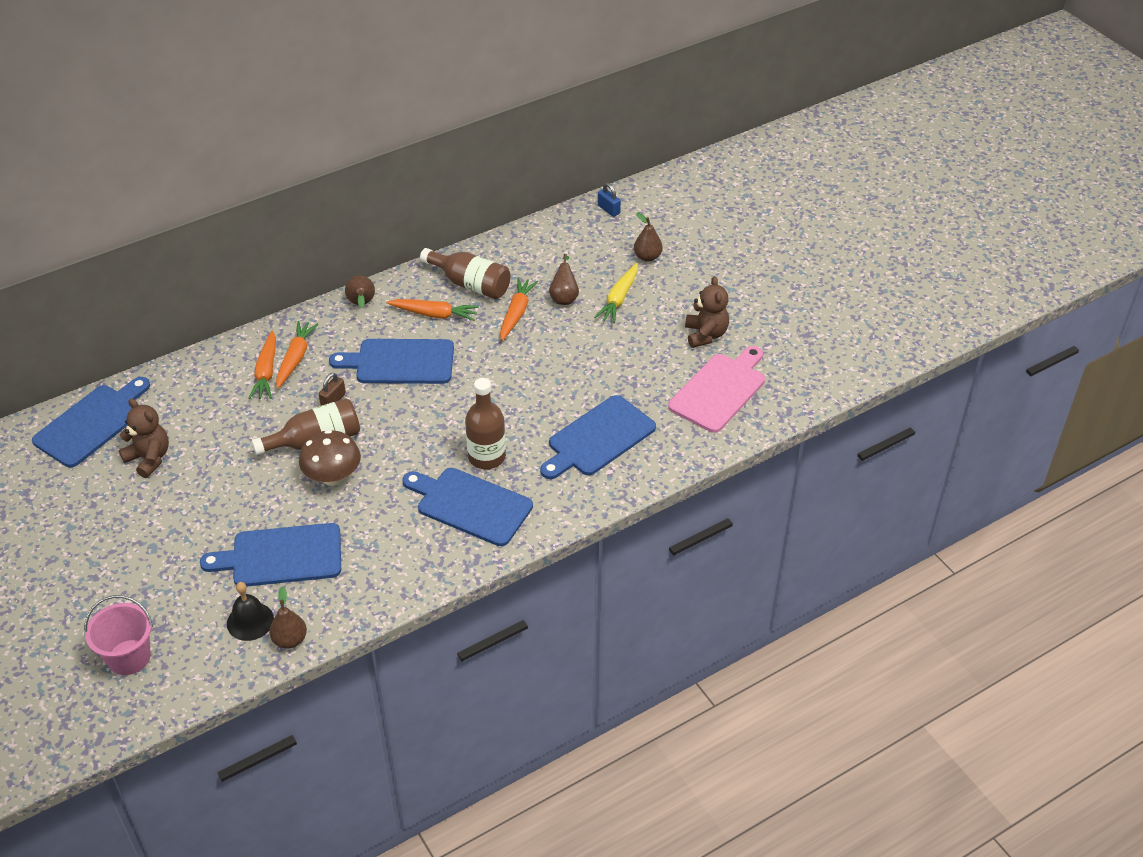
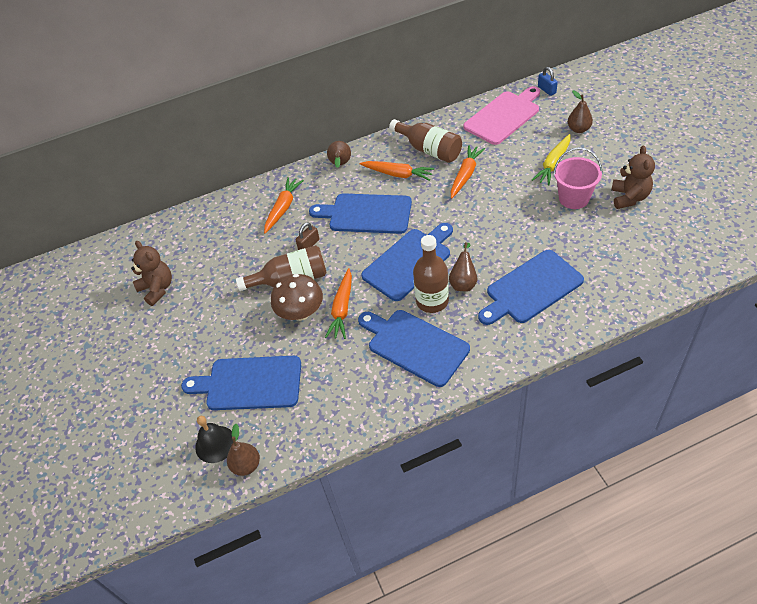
camera: 15 degrees right, 5 degrees up
blue cutting board [32,377,150,468] -> blue cutting board moved to [361,223,453,301]
pink bucket [84,595,153,675] -> pink bucket moved to [553,148,602,209]
orange carrot [249,330,276,399] -> orange carrot moved to [325,268,352,339]
brown pear [549,254,579,305] -> brown pear moved to [449,242,477,292]
pink cutting board [668,346,765,433] -> pink cutting board moved to [464,86,540,145]

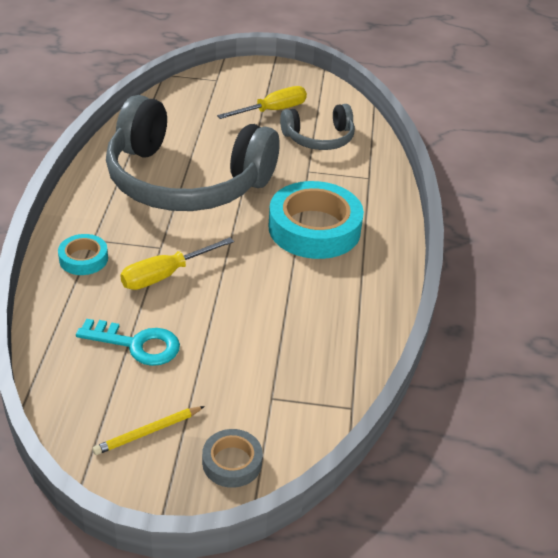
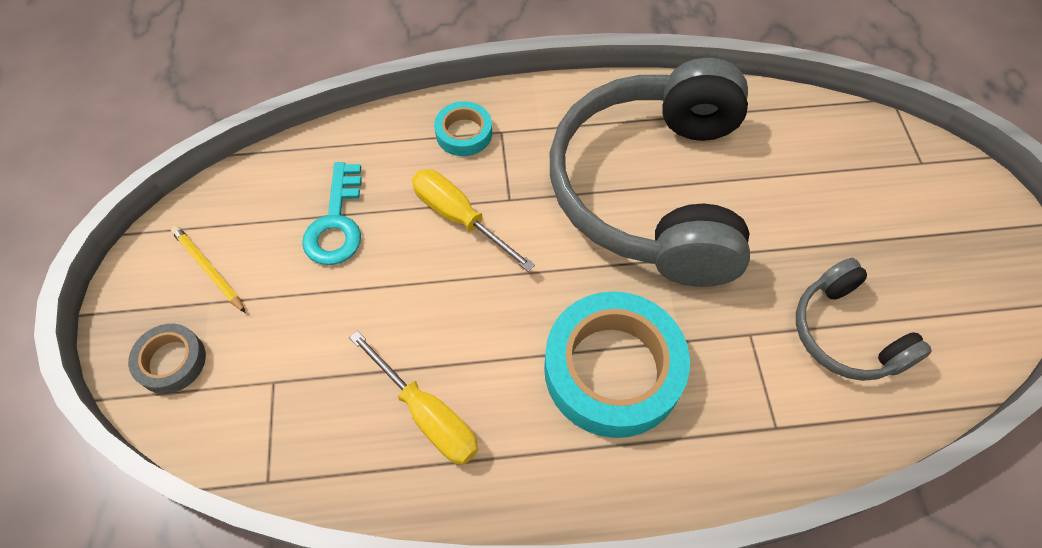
camera: 80 degrees right, 20 degrees up
yellow screwdriver [217,86,307,119] -> yellow screwdriver moved to [349,331,478,465]

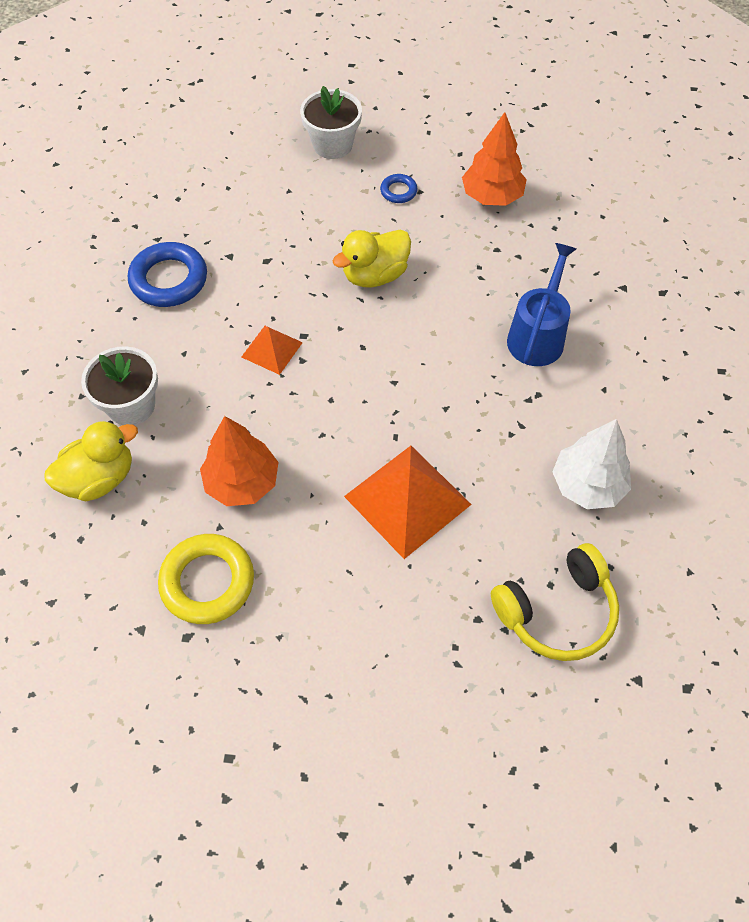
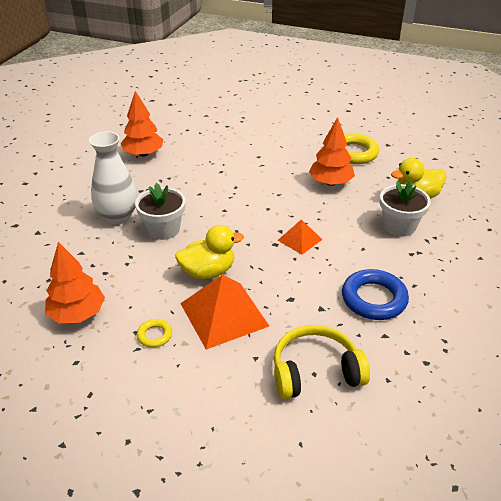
camera: 165 degrees left, 20 degrees down
white flower pot [300,86,362,159] -> white flower pot moved to [135,183,185,240]
orange pyramid [344,446,472,559] -> orange pyramid moved to [180,274,269,350]
blue ring [380,174,418,203] -> yellow ring [137,319,172,348]
yellow headphones [491,543,619,661] -> yellow headphones moved to [274,325,370,399]
blue watering can [507,243,576,366] -> white vase [89,131,138,224]
white tree [552,419,631,509] -> orange tree [120,91,163,157]

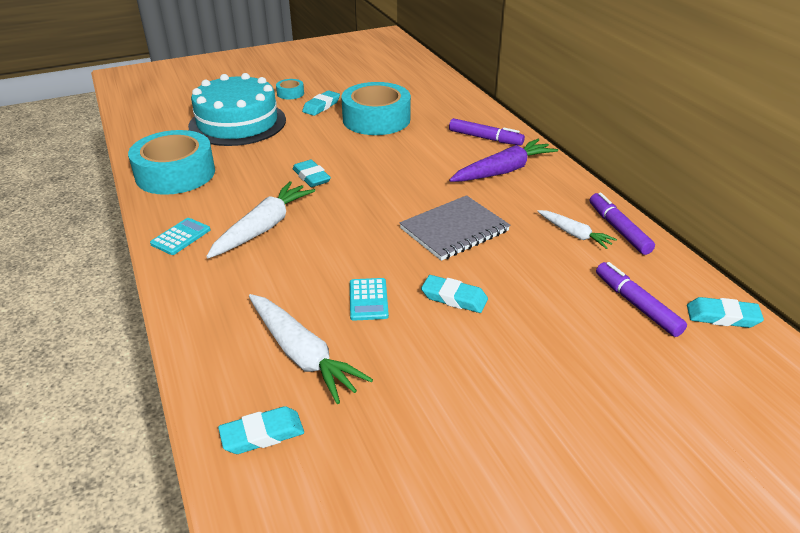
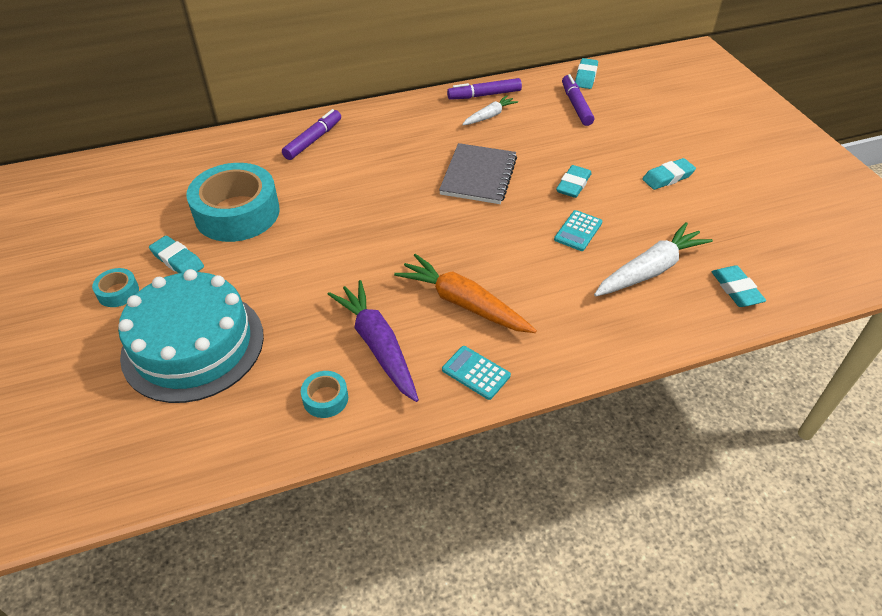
camera: 85 degrees left, 10 degrees up
turquoise tape [128,130,215,195] -> turquoise tape [301,371,348,418], size x0.43
white carrot [206,181,315,258] -> orange carrot [394,254,537,333]
turquoise eraser [293,160,331,187] -> turquoise eraser moved to [642,158,696,190]
turquoise calculator [350,278,389,321] -> turquoise calculator turned 120 degrees clockwise [554,210,602,251]
grey notebook [400,195,510,261] -> grey notebook turned 45 degrees clockwise [439,143,517,204]
purple carrot [449,139,558,182] -> purple carrot moved to [328,280,419,402]
purple marker [596,262,687,337] -> purple marker turned 105 degrees clockwise [562,74,594,126]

★ ★ ★

Transcribe every entry exactly, leaving out the pictures.

camera: 15 degrees right, 5 degrees up
blue cutting board [32,377,150,468] -> blue cutting board moved to [361,223,453,301]
pink bucket [84,595,153,675] -> pink bucket moved to [553,148,602,209]
orange carrot [249,330,276,399] -> orange carrot moved to [325,268,352,339]
brown pear [549,254,579,305] -> brown pear moved to [449,242,477,292]
pink cutting board [668,346,765,433] -> pink cutting board moved to [464,86,540,145]

camera: 80 degrees right, 20 degrees up
yellow screwdriver [217,86,307,119] -> yellow screwdriver moved to [349,331,478,465]

camera: 165 degrees left, 20 degrees down
white flower pot [300,86,362,159] -> white flower pot moved to [135,183,185,240]
orange pyramid [344,446,472,559] -> orange pyramid moved to [180,274,269,350]
blue ring [380,174,418,203] -> yellow ring [137,319,172,348]
yellow headphones [491,543,619,661] -> yellow headphones moved to [274,325,370,399]
blue watering can [507,243,576,366] -> white vase [89,131,138,224]
white tree [552,419,631,509] -> orange tree [120,91,163,157]

camera: 85 degrees left, 10 degrees up
turquoise tape [128,130,215,195] -> turquoise tape [301,371,348,418], size x0.43
white carrot [206,181,315,258] -> orange carrot [394,254,537,333]
turquoise eraser [293,160,331,187] -> turquoise eraser moved to [642,158,696,190]
turquoise calculator [350,278,389,321] -> turquoise calculator turned 120 degrees clockwise [554,210,602,251]
grey notebook [400,195,510,261] -> grey notebook turned 45 degrees clockwise [439,143,517,204]
purple carrot [449,139,558,182] -> purple carrot moved to [328,280,419,402]
purple marker [596,262,687,337] -> purple marker turned 105 degrees clockwise [562,74,594,126]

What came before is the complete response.